Supplied information:
***
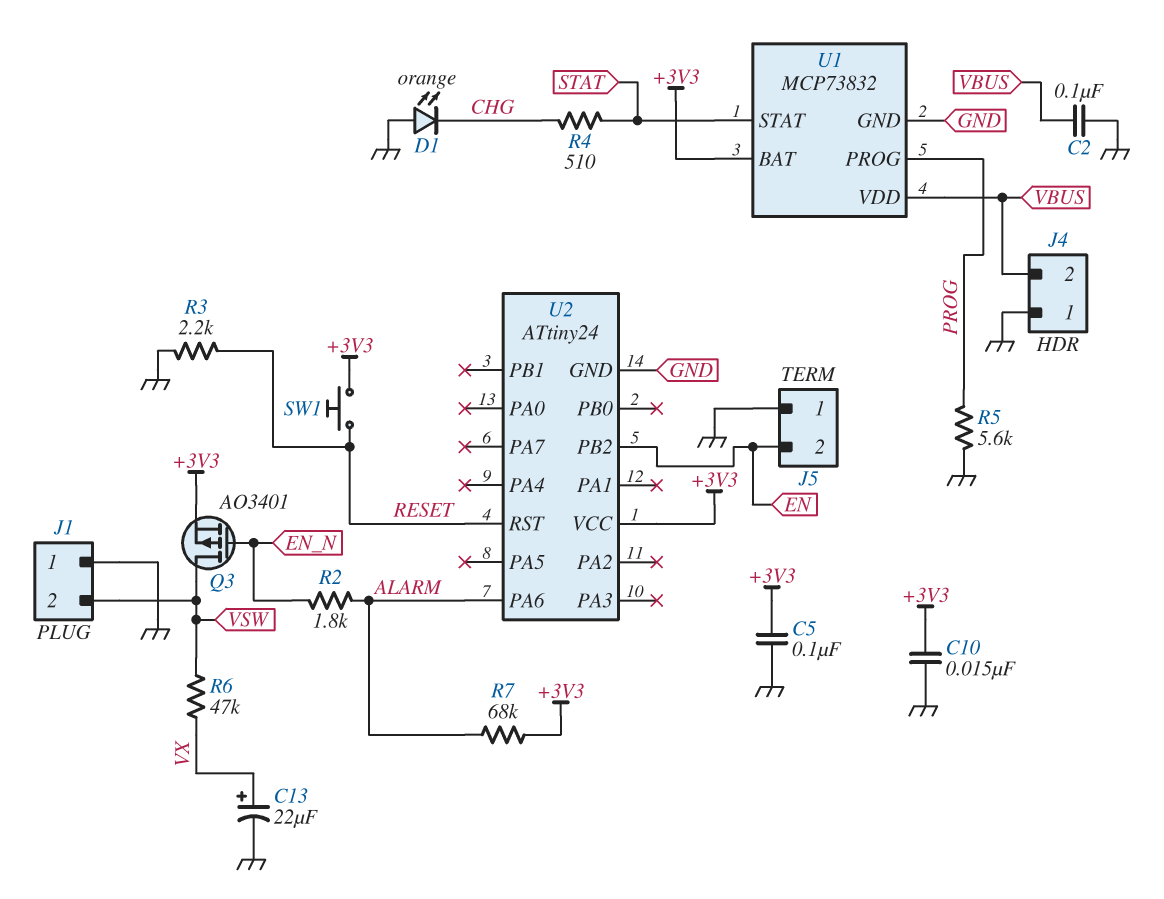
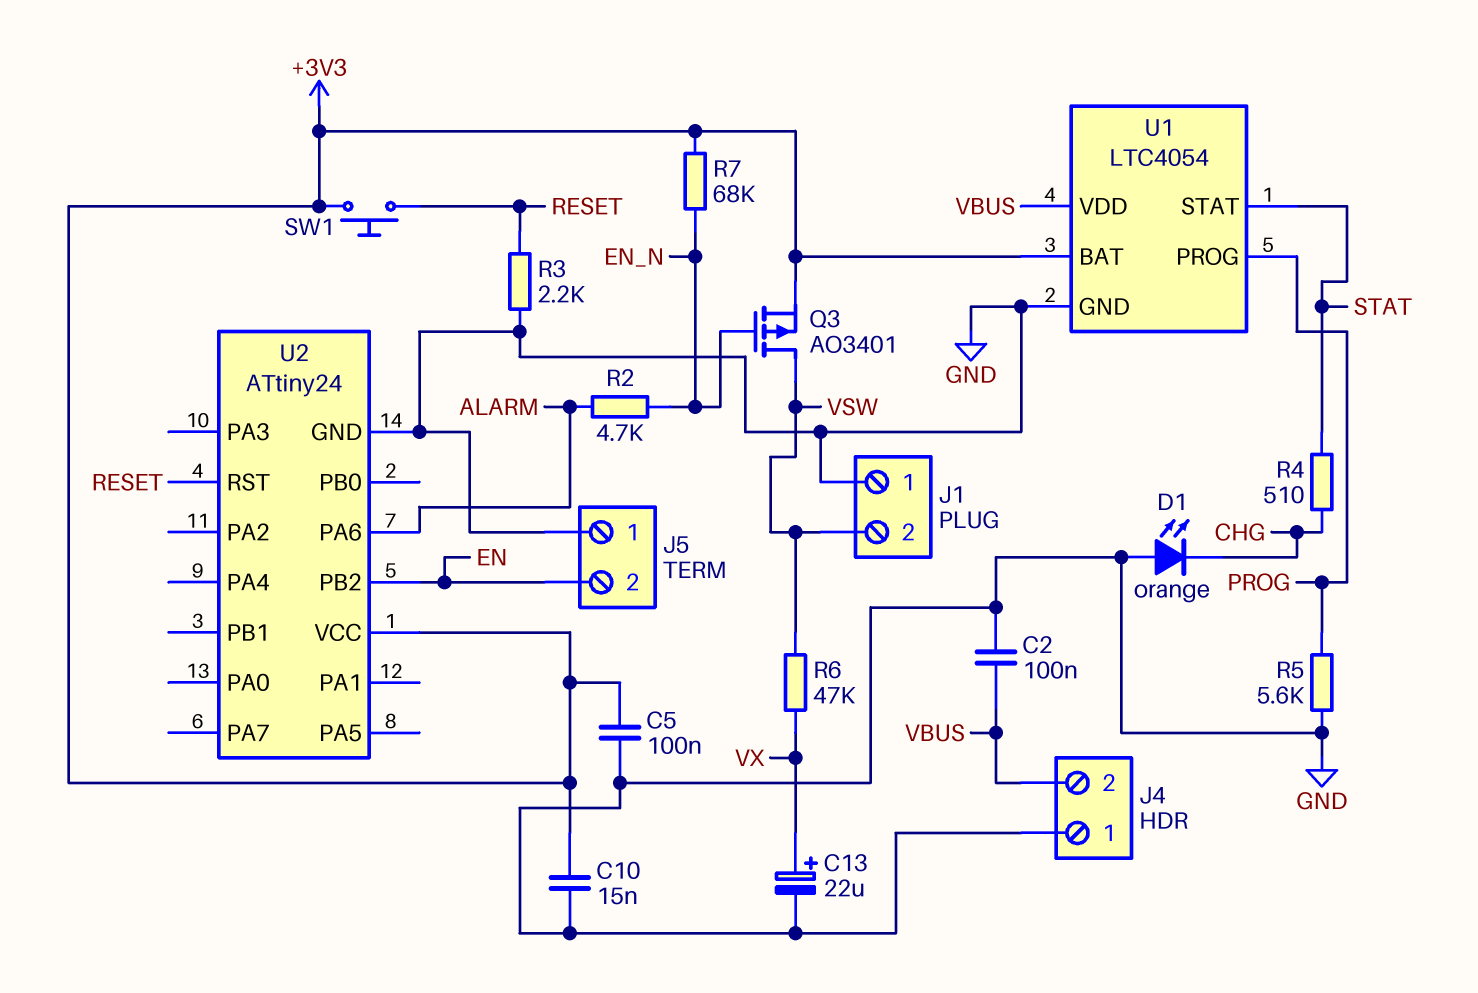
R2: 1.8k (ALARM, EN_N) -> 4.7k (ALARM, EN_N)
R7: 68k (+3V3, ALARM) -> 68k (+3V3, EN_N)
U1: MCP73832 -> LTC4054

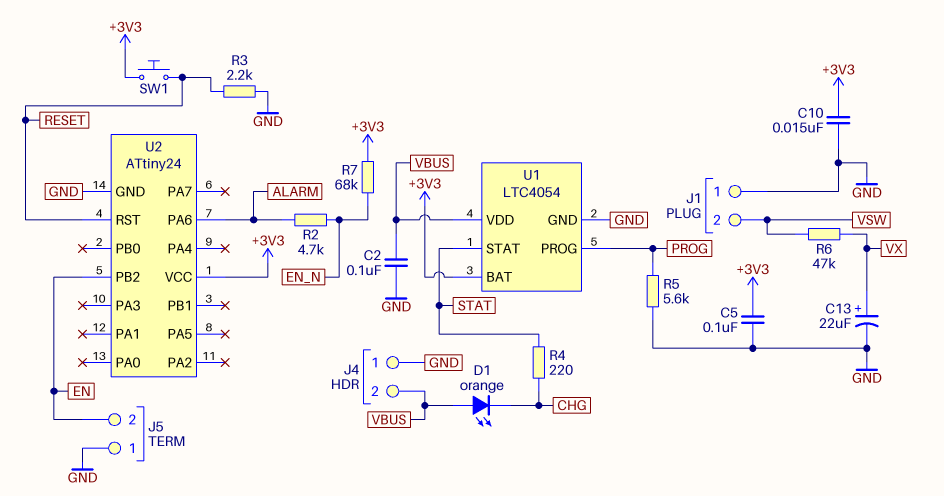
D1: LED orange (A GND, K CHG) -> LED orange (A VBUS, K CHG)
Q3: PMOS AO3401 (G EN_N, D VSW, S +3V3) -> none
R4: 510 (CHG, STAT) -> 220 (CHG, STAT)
***
When copying, output the data exactly and leave out the pictures.

R2: 1.8k (ALARM, EN_N) -> 4.7k (ALARM, EN_N)
R7: 68k (+3V3, ALARM) -> 68k (+3V3, EN_N)
U1: MCP73832 -> LTC4054

D1: LED orange (A GND, K CHG) -> LED orange (A VBUS, K CHG)
Q3: PMOS AO3401 (G EN_N, D VSW, S +3V3) -> none
R4: 510 (CHG, STAT) -> 220 (CHG, STAT)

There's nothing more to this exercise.